Object correspondence data:
····················
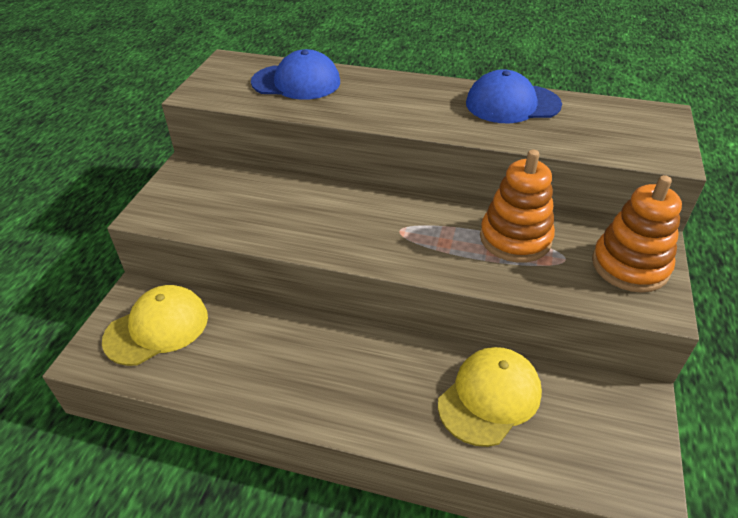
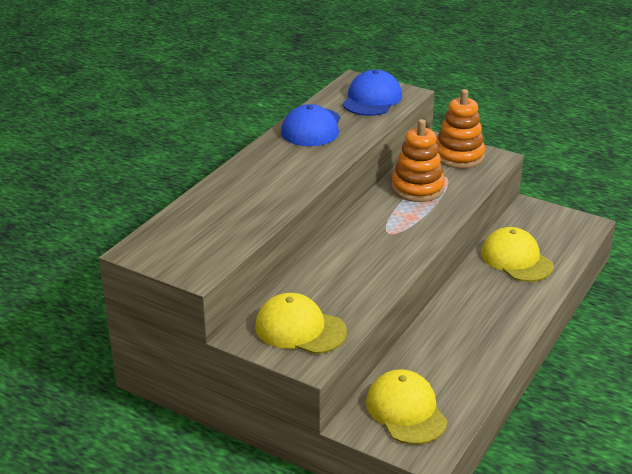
camera: 75 degrees left, 10 degrees down
blue cap [251,49,340,100] -> blue cap moved to [342,69,402,116]
none -> yellow cap [255,293,347,354]

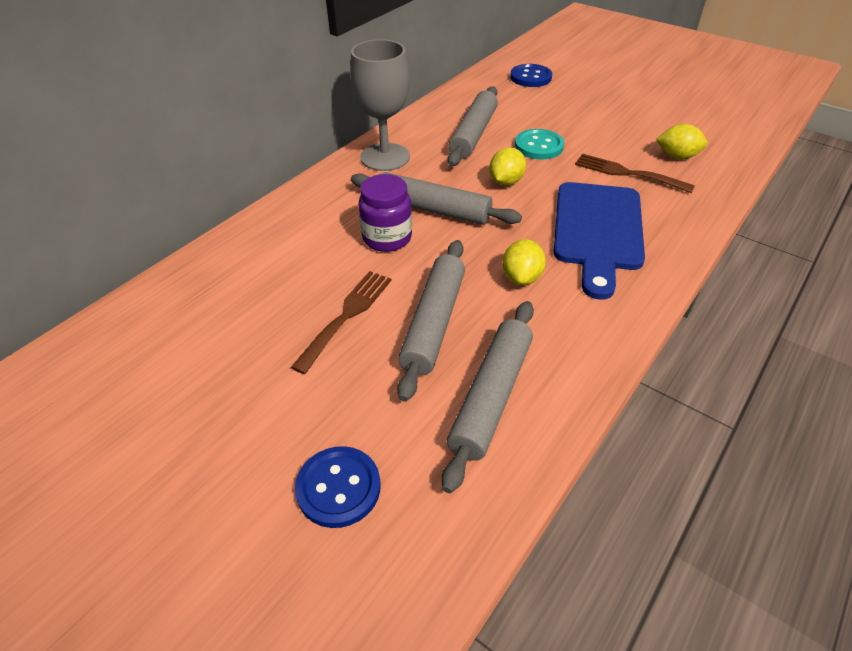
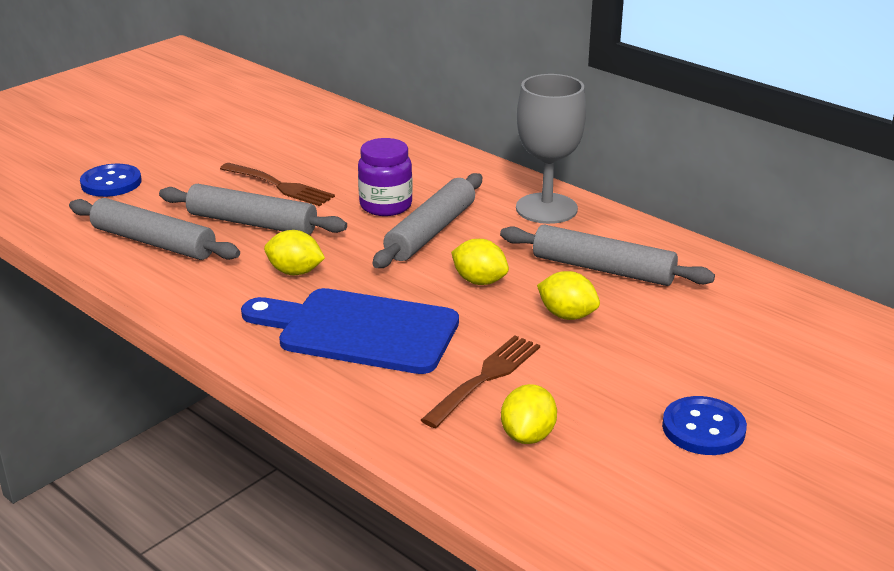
camera: 95 degrees right, 15 degrees down
blue button [510,64,552,87] -> blue button moved to [662,396,747,455]
turquoise button [515,129,564,160] -> yellow lemon [537,271,600,320]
····················
* **Your assignment**
Reproduce every line in the records above that contains the word "yellow".

* **Solution to this problem**
none -> yellow cap [255,293,347,354]
turquoise button [515,129,564,160] -> yellow lemon [537,271,600,320]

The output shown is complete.